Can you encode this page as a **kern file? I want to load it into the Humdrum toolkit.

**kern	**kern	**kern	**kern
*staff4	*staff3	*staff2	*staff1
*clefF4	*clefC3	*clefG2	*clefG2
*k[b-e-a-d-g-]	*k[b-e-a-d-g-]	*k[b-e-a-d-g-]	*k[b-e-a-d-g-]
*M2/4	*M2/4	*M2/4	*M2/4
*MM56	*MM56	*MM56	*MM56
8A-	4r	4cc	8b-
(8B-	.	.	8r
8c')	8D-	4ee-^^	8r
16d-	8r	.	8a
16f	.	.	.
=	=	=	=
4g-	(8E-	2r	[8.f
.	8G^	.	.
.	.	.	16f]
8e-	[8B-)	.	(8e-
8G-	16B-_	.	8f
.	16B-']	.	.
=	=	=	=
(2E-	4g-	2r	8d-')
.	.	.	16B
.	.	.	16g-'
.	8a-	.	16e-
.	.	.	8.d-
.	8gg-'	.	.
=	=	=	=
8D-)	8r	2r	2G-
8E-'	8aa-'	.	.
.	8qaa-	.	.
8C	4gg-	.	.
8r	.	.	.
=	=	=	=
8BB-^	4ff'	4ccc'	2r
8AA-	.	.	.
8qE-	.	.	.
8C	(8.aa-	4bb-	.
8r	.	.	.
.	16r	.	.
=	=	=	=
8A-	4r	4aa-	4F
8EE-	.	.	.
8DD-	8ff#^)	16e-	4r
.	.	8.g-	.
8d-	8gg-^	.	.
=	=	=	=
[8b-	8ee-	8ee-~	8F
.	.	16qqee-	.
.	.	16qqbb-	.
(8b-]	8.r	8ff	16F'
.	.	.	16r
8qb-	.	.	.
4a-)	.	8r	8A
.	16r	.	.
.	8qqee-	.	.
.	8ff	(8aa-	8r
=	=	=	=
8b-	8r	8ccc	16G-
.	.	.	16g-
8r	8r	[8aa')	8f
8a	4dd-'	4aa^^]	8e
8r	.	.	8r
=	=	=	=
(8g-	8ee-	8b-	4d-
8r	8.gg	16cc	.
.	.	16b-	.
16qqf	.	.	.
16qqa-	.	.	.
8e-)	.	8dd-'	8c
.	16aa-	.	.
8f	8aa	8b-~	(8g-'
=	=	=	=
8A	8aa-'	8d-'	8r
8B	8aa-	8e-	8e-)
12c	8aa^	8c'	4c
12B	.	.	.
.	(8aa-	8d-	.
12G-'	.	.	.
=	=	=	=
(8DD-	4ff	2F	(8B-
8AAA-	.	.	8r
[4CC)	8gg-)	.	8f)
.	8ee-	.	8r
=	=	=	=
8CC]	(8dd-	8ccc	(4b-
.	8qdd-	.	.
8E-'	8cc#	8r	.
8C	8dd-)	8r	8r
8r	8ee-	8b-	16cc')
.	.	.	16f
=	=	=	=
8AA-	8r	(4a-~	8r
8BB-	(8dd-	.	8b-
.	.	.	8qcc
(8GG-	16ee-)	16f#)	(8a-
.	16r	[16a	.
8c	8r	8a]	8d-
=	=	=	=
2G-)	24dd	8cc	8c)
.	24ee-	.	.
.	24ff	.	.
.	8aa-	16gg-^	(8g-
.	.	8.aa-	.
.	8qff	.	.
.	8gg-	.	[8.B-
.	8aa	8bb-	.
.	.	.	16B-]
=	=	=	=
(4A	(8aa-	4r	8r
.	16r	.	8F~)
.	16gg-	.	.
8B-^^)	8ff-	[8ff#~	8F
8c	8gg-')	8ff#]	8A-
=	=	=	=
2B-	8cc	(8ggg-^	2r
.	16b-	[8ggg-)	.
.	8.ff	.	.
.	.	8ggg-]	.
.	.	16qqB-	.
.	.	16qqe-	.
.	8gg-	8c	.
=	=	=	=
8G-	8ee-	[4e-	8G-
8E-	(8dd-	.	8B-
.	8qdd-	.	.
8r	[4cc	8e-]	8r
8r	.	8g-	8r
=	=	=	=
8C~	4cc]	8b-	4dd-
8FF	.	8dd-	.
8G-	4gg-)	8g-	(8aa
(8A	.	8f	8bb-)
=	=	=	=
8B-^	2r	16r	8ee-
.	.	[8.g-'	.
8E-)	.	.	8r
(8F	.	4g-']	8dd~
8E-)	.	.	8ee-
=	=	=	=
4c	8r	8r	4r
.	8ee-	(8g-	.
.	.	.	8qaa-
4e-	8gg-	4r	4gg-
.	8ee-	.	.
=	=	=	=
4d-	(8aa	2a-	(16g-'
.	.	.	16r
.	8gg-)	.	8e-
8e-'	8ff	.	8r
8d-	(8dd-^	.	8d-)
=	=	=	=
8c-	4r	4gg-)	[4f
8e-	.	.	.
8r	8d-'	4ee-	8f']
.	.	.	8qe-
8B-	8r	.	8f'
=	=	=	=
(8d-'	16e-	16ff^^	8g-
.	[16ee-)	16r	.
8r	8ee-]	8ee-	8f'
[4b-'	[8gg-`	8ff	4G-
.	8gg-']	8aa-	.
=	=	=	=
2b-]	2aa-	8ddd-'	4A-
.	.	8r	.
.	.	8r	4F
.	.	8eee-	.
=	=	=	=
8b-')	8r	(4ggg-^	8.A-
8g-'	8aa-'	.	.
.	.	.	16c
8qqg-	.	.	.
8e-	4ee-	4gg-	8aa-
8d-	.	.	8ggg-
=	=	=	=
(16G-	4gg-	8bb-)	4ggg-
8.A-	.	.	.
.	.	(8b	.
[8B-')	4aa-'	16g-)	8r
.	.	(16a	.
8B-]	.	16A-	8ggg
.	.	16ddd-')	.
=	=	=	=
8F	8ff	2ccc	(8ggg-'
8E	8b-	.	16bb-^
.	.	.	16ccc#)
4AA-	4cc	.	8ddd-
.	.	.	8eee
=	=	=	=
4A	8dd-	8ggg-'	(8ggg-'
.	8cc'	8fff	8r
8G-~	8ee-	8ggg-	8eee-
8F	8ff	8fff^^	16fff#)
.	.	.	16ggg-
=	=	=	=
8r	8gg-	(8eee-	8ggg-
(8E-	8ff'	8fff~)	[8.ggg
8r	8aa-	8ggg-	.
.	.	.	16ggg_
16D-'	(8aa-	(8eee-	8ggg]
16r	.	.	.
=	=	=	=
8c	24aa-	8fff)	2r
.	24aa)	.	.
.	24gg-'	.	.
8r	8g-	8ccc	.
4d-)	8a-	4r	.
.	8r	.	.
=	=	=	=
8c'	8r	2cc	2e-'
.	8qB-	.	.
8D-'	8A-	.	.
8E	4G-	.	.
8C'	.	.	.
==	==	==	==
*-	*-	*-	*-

:::::

WRITTEN REQUEST
Extract every line in the rows above that contains the string "kern". Case counts.

OUTPUT BELOW
Can you encode this page as a **kern file? I want to load it into the Humdrum toolkit.
**kern	**kern	**kern	**kern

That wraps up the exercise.